Reproduce exactly the lines of the material beneath, from the line that contains "SERVO3: MG90S -> none" to the line that contains "SERVO3 pin VCC: 5V -> none", both included, and no other lines.

STUDY MATERIAL:
%%
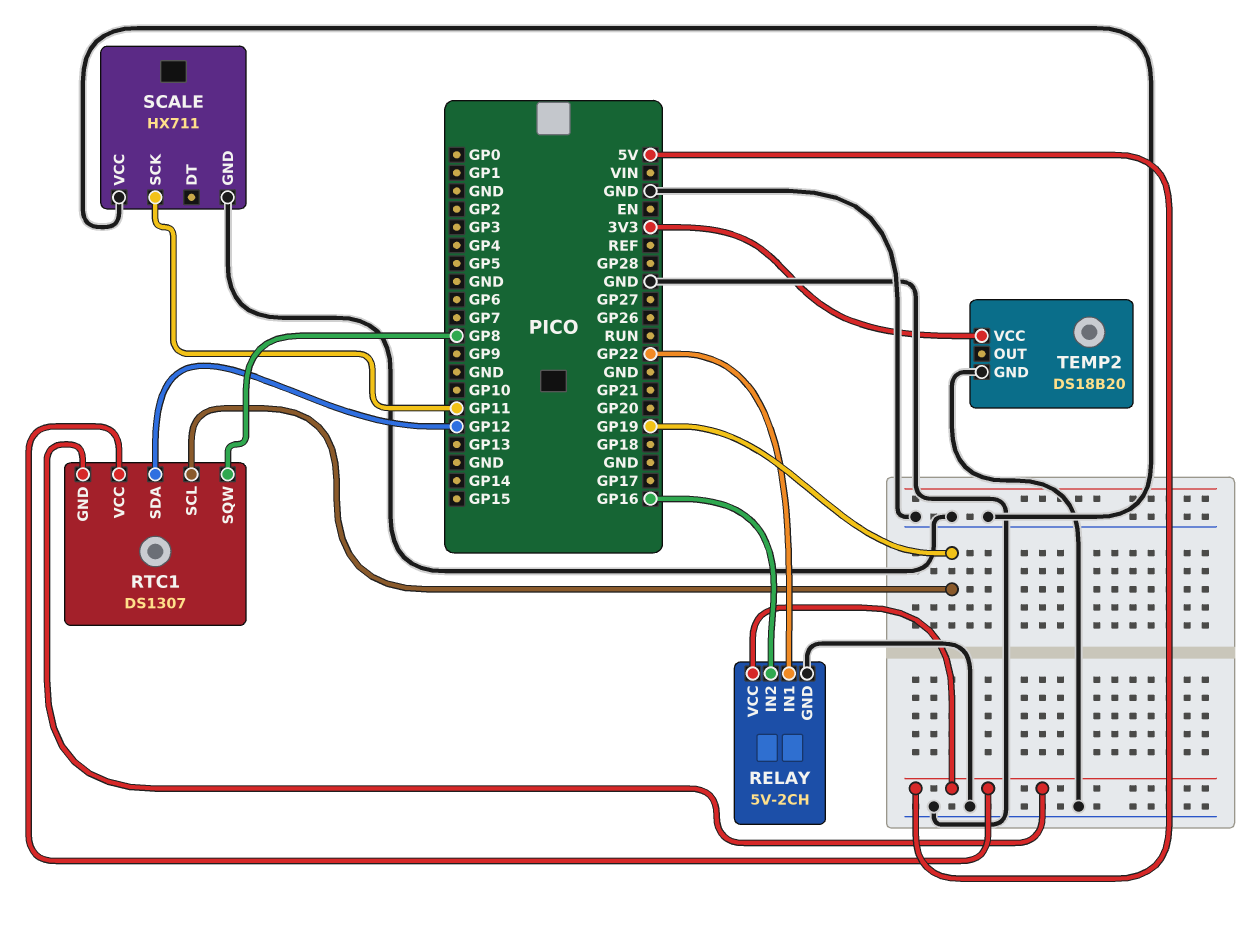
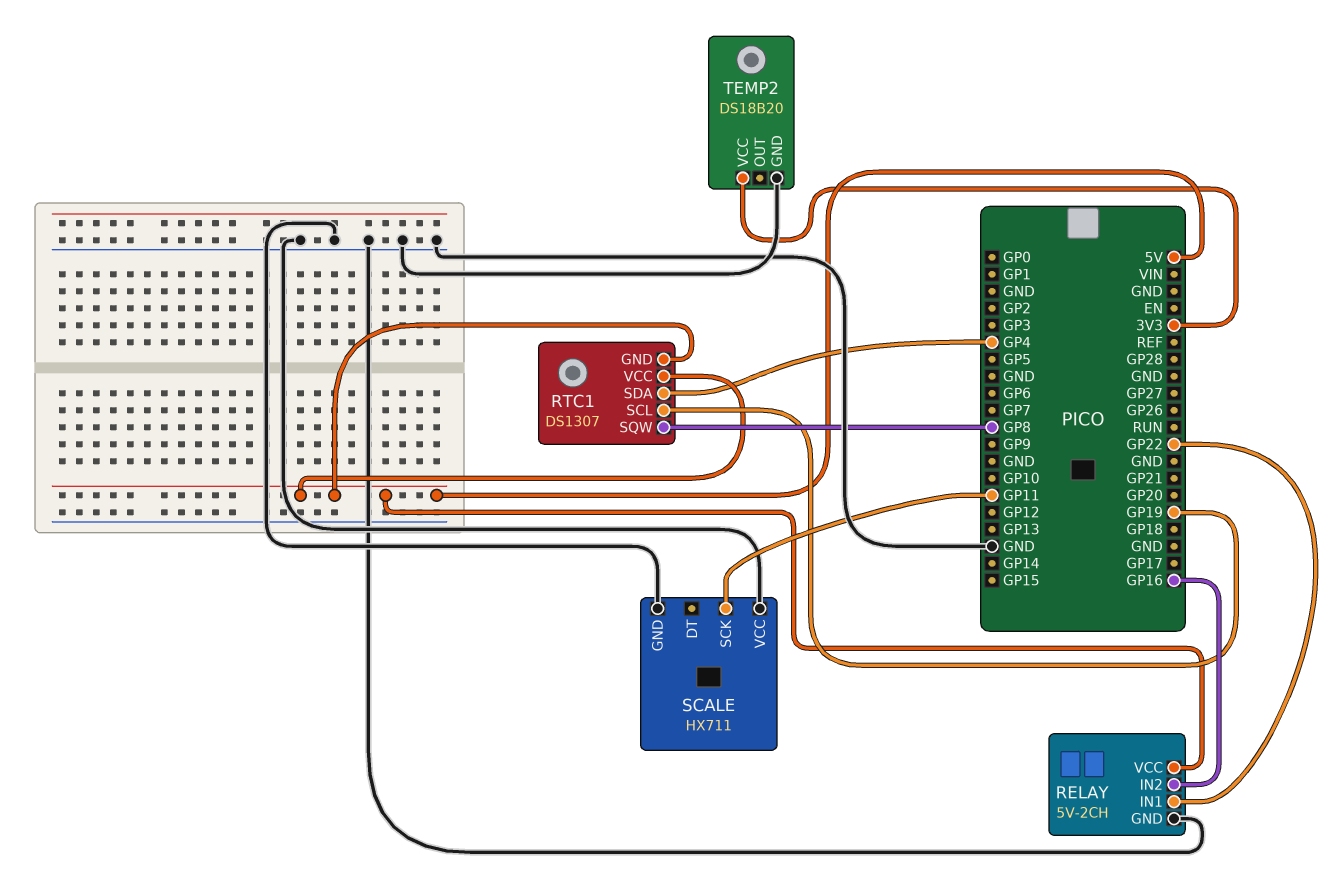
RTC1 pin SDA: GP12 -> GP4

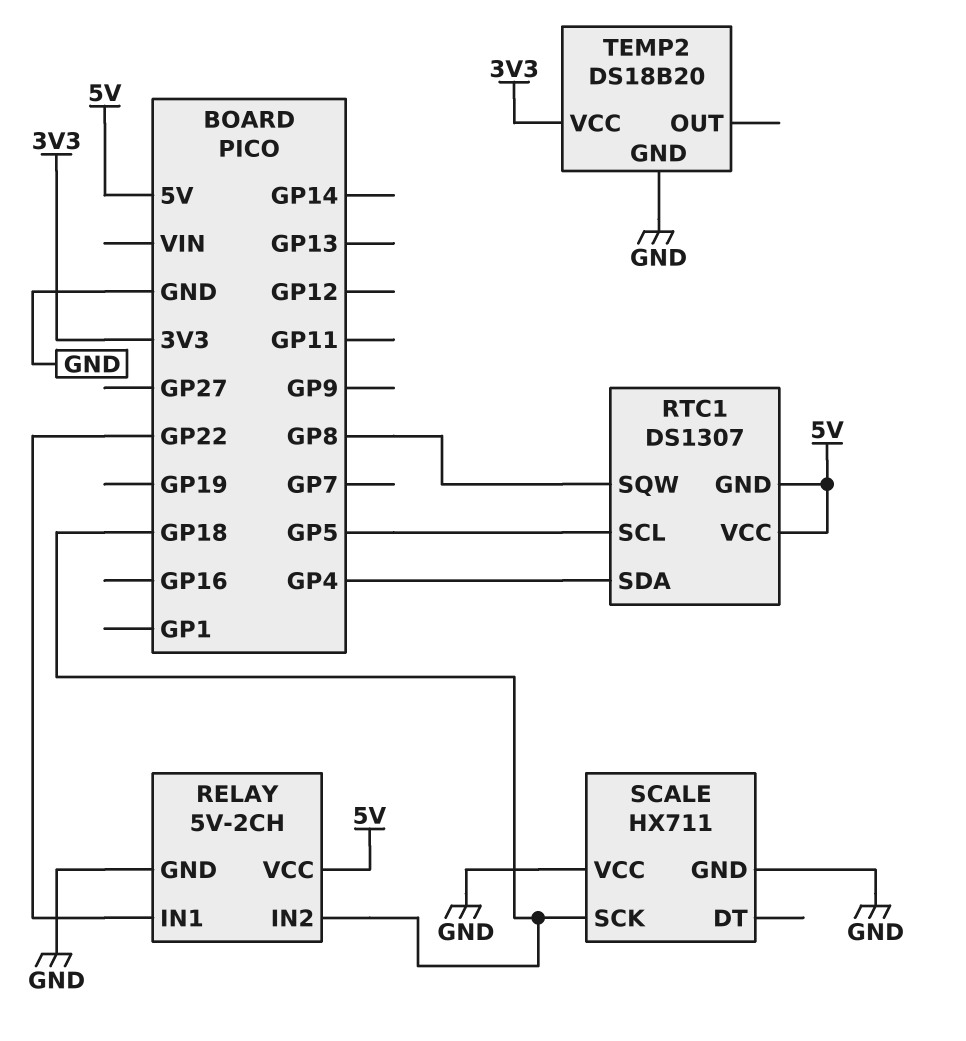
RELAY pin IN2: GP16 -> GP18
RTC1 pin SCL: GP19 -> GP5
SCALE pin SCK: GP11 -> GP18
%%
%%
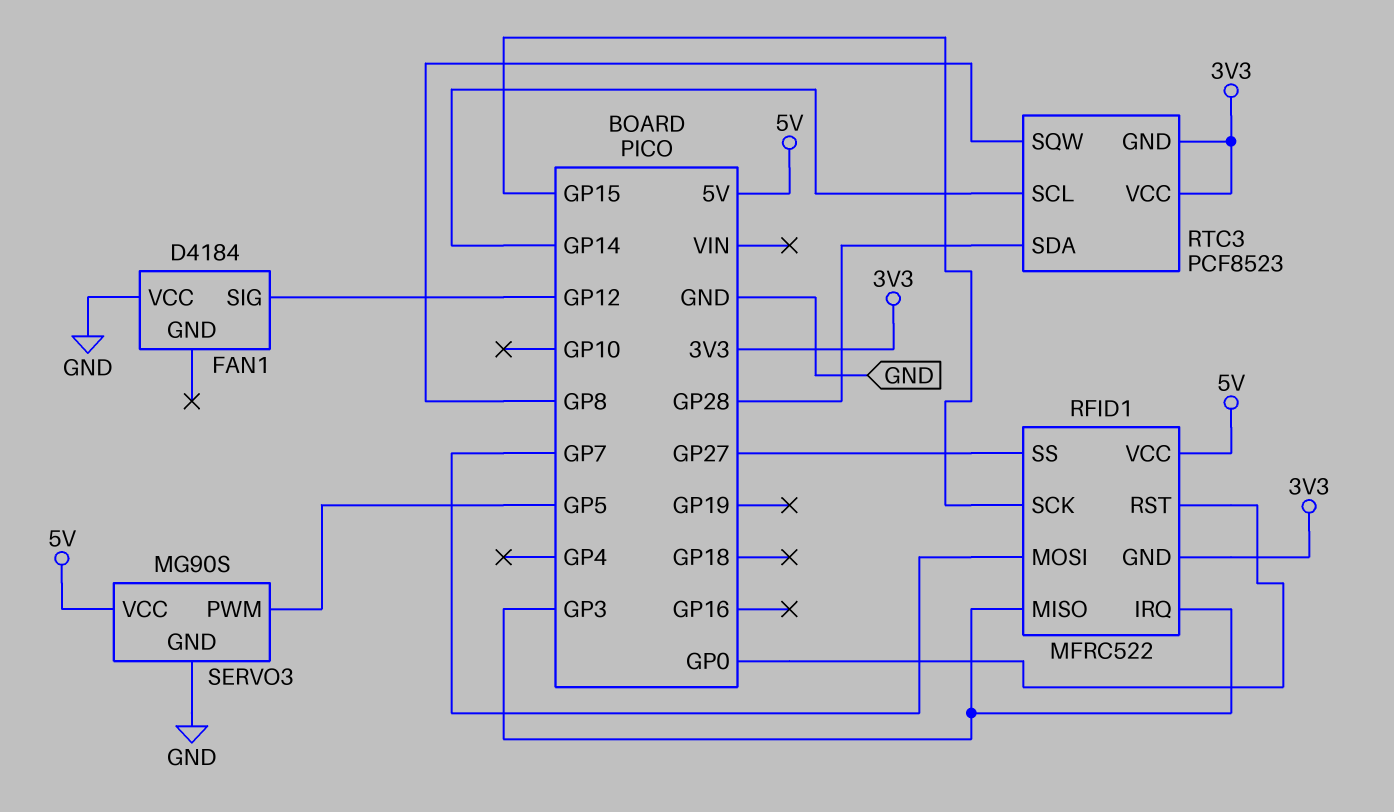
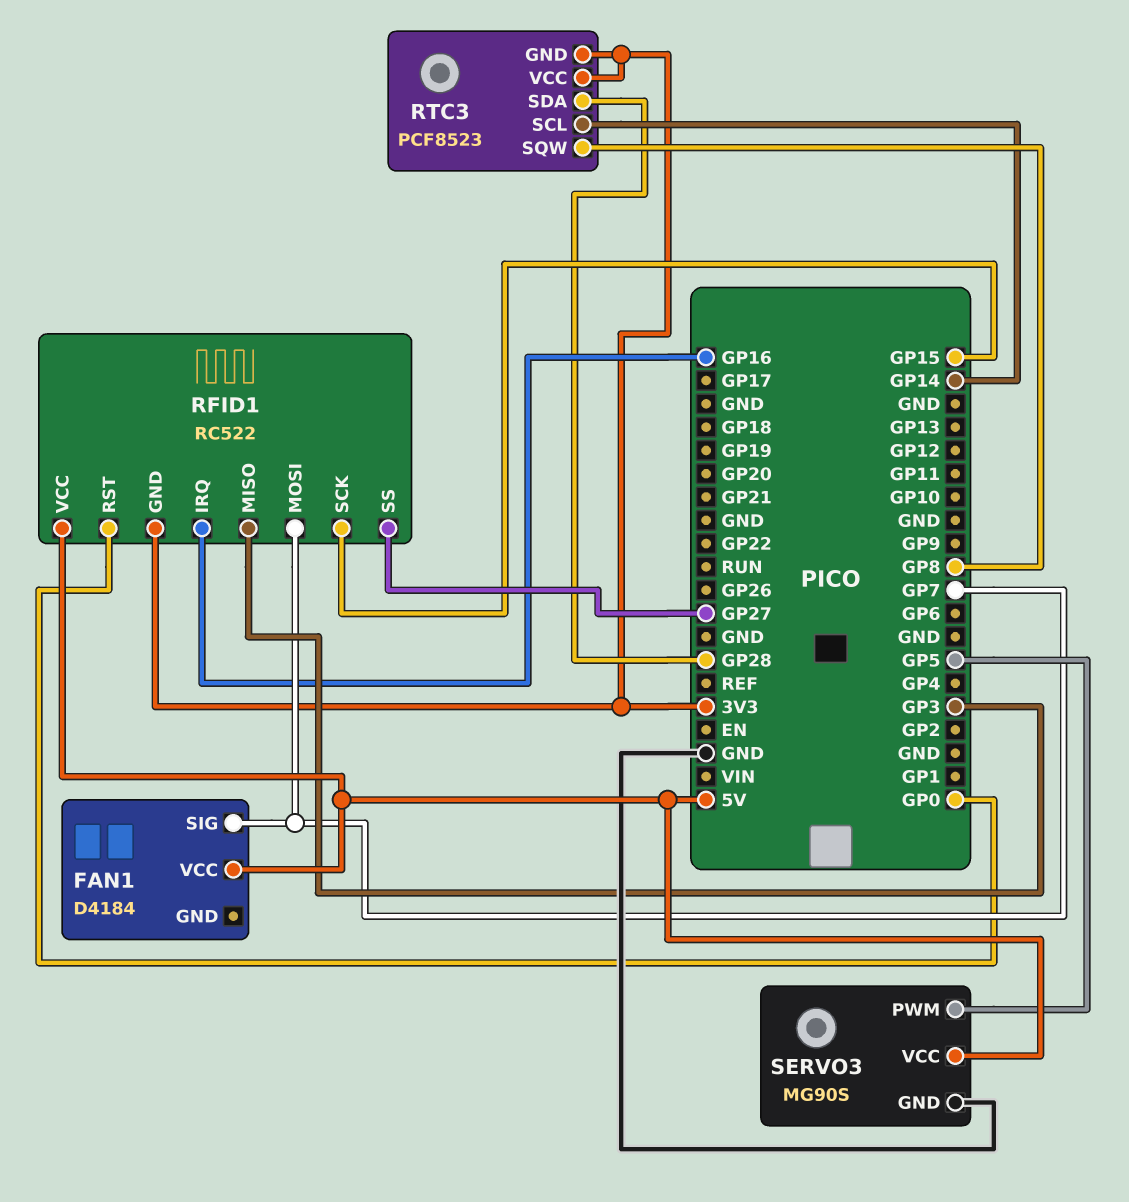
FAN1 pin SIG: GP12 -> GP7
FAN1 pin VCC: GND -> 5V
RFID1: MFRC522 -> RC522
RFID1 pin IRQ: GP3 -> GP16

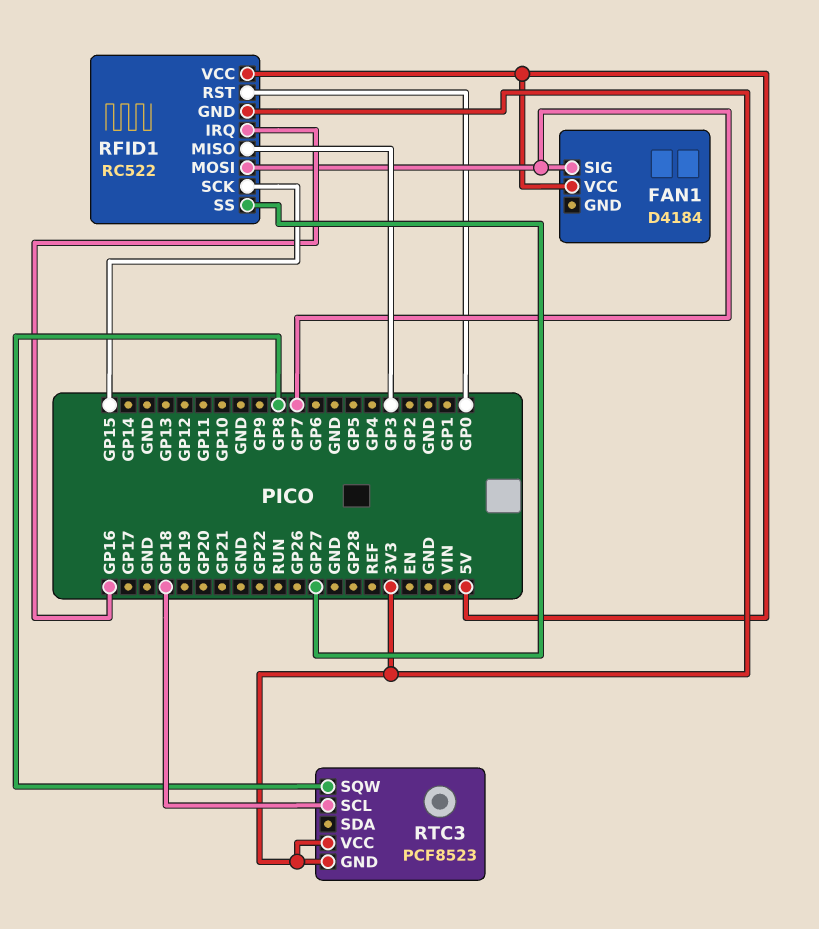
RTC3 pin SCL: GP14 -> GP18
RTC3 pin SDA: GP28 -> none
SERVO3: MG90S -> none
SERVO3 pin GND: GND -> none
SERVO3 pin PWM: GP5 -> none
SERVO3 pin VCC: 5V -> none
%%
RESPONSE AREA:
SERVO3: MG90S -> none
SERVO3 pin GND: GND -> none
SERVO3 pin PWM: GP5 -> none
SERVO3 pin VCC: 5V -> none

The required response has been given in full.